PROBLEM TO WORK ON → Of the lines below, copy those that hold the word "purple".

GIVEN DATA →

^^^^^^^^

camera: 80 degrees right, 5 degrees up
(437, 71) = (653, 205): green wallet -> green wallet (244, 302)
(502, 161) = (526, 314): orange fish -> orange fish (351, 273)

^^^^^^^^

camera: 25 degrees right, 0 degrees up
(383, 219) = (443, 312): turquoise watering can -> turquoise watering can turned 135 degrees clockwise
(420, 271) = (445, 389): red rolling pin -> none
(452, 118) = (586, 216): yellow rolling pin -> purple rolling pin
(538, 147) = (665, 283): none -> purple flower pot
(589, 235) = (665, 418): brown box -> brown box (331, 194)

^^^^^^^^

ANSWER SPACE →
(452, 118) = (586, 216): yellow rolling pin -> purple rolling pin
(538, 147) = (665, 283): none -> purple flower pot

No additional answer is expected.